=== Begin Enclosure ===

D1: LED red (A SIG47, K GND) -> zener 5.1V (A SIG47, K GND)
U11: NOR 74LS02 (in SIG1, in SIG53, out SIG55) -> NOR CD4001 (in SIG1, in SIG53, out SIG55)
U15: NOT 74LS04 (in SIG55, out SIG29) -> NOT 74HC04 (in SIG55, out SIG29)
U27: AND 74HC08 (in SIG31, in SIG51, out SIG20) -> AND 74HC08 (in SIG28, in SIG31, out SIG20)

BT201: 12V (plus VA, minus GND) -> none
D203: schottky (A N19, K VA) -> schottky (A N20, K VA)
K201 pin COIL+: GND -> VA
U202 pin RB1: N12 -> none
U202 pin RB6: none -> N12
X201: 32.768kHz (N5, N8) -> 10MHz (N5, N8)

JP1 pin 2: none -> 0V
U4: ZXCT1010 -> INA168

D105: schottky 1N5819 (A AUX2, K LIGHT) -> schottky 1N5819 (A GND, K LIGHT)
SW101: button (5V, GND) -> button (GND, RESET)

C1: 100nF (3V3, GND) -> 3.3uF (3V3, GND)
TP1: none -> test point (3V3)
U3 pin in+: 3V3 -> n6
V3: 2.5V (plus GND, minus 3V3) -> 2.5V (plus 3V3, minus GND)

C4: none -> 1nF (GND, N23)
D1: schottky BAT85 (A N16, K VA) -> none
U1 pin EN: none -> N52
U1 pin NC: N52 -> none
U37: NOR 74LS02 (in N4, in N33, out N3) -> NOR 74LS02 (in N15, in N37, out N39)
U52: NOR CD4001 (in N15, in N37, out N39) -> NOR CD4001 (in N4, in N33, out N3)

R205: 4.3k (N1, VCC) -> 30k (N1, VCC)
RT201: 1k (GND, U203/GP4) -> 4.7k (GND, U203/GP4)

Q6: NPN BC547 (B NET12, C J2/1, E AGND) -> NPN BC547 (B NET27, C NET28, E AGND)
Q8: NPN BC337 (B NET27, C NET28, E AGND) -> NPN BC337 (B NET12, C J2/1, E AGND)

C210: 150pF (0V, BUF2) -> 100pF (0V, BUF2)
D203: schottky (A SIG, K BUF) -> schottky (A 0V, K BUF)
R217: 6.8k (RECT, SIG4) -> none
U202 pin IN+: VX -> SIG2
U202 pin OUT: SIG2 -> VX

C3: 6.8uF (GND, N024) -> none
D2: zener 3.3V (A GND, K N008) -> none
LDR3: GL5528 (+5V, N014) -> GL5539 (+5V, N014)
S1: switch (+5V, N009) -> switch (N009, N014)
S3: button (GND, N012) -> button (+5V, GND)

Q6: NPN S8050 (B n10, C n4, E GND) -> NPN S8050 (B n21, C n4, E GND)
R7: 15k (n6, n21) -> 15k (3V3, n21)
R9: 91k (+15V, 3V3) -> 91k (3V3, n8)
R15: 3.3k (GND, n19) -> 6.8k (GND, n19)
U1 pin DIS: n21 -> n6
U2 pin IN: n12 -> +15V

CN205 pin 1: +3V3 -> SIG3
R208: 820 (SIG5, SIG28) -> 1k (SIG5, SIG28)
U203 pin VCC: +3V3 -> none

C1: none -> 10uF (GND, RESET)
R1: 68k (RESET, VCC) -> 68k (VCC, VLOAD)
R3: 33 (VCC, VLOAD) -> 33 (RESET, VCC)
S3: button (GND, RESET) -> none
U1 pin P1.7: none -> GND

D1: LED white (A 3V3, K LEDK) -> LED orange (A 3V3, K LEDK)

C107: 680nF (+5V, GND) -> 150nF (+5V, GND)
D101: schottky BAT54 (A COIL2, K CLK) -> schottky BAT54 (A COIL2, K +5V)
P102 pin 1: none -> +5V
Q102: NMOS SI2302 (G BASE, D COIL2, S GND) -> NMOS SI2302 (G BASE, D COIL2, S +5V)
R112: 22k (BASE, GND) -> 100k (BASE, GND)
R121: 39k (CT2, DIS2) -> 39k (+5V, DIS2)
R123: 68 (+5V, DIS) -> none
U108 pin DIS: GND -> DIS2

=== End Enclosure ===

- **Instructions for the task**
Pull out all lines from the entries above in which the word "BASE" appears.

- **Response below**
Q102: NMOS SI2302 (G BASE, D COIL2, S GND) -> NMOS SI2302 (G BASE, D COIL2, S +5V)
R112: 22k (BASE, GND) -> 100k (BASE, GND)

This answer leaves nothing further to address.